Your goal
Could you reproduce, from the records below, everything from the line with "camera: 10 degrees left, 15 degrees up" down to the line with "(396, 379) = (348, 303): black", keeping both of those lines and changing nothing?

Excerpted data
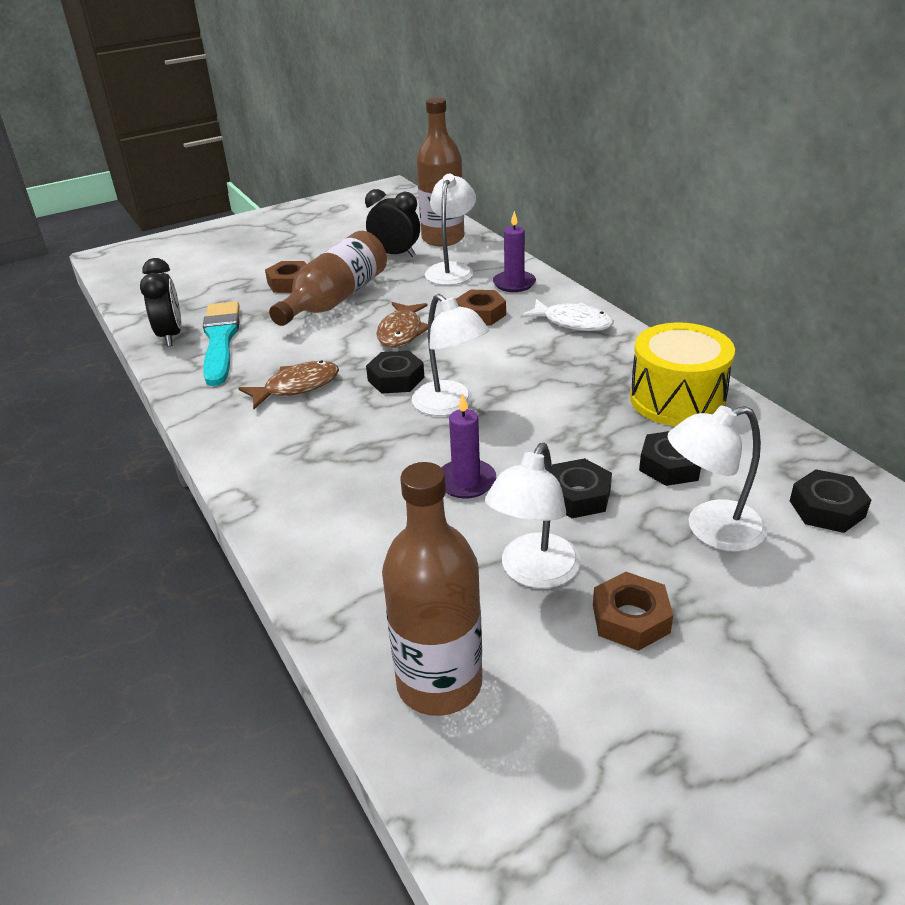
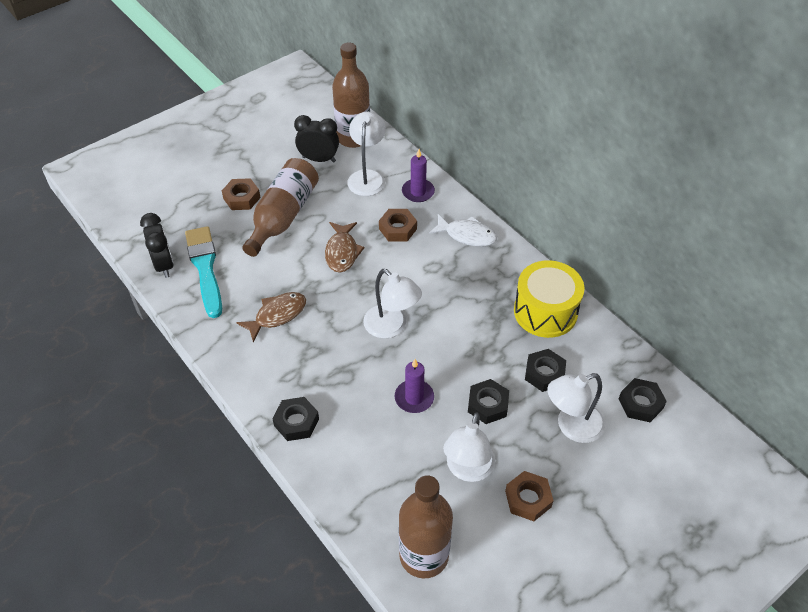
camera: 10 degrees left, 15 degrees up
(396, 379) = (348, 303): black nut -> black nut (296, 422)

---

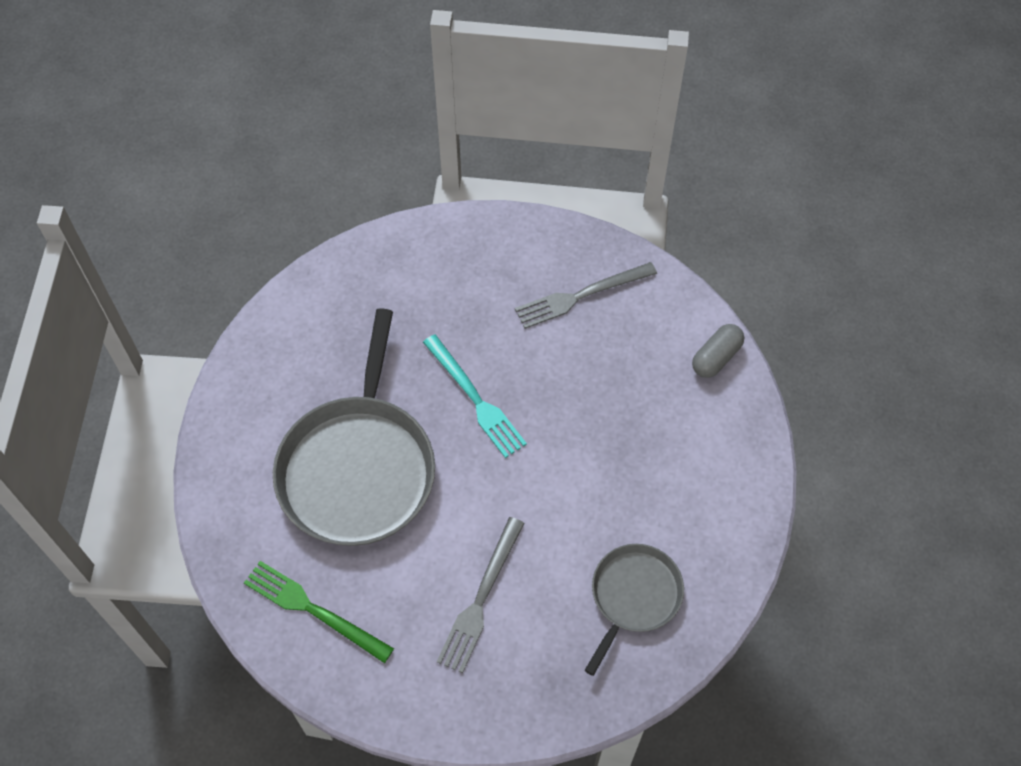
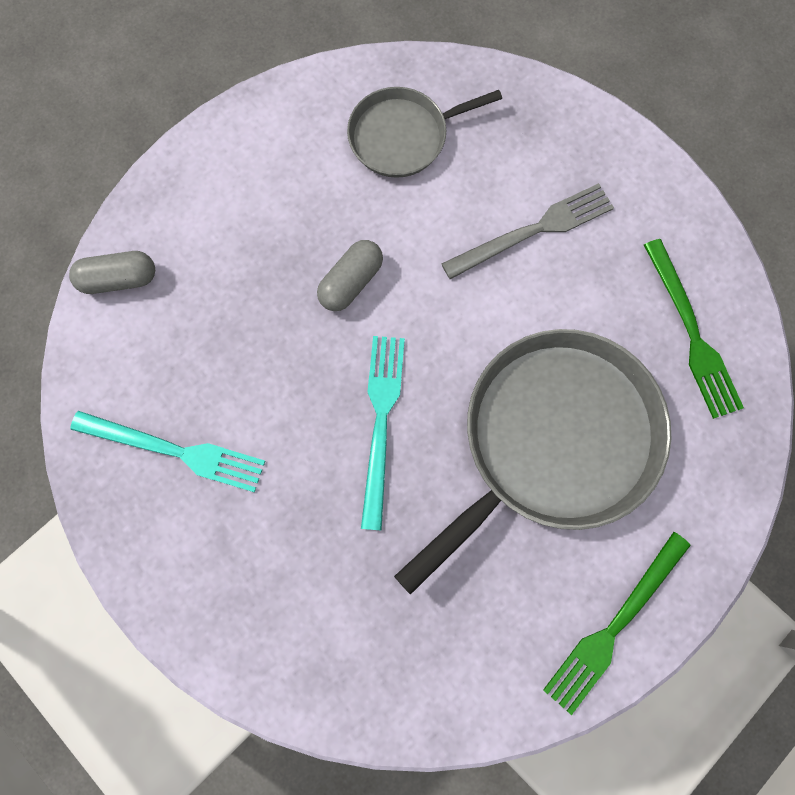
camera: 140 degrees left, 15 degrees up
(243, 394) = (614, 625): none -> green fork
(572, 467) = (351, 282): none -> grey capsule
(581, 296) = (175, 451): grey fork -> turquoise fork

--

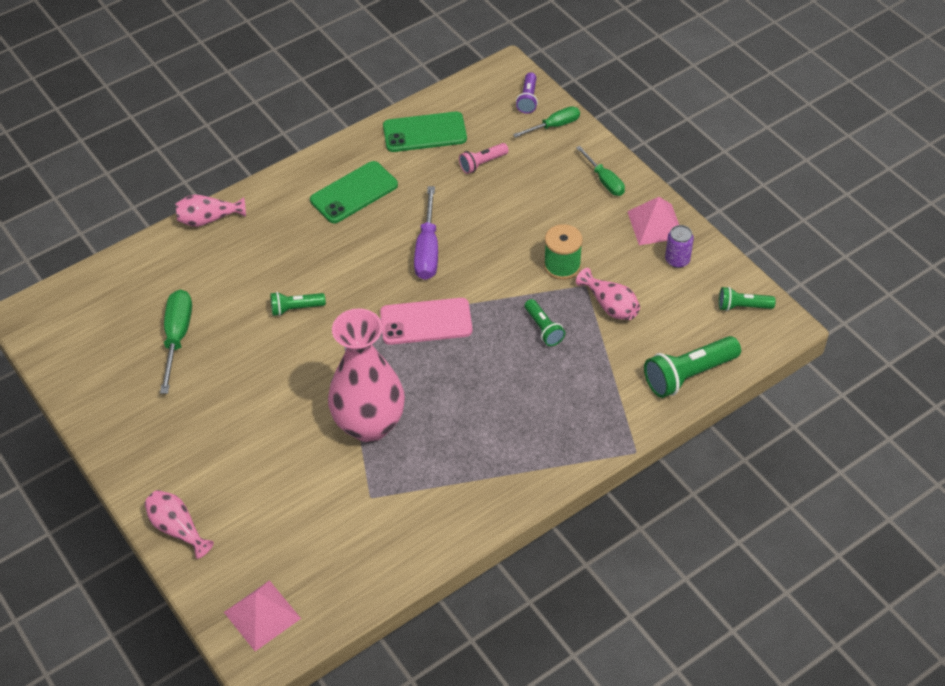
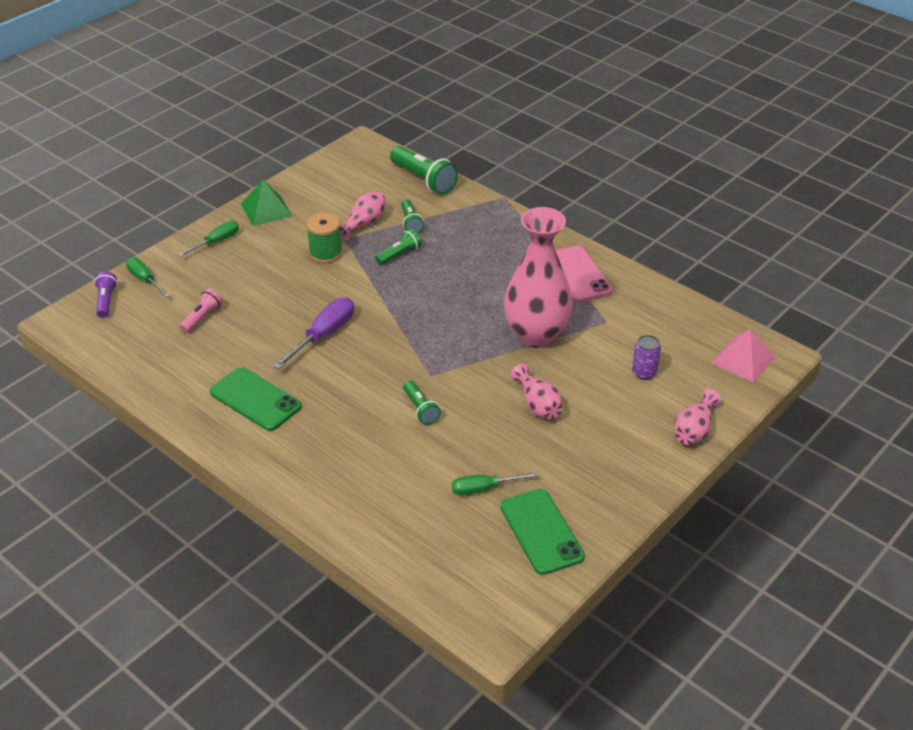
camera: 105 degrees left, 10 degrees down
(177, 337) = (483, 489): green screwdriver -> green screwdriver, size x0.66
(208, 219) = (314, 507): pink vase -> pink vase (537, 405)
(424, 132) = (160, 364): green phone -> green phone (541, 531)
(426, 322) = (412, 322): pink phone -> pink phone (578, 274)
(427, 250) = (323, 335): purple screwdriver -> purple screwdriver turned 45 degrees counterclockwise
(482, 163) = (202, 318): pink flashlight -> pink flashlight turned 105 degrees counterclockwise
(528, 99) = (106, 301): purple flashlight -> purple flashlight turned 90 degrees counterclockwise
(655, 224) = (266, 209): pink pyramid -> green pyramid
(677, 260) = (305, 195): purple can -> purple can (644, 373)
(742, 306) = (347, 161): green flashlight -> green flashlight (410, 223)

Reply
camera: 10 degrees left, 15 degrees up
(396, 379) = (348, 303): black nut -> black nut (296, 422)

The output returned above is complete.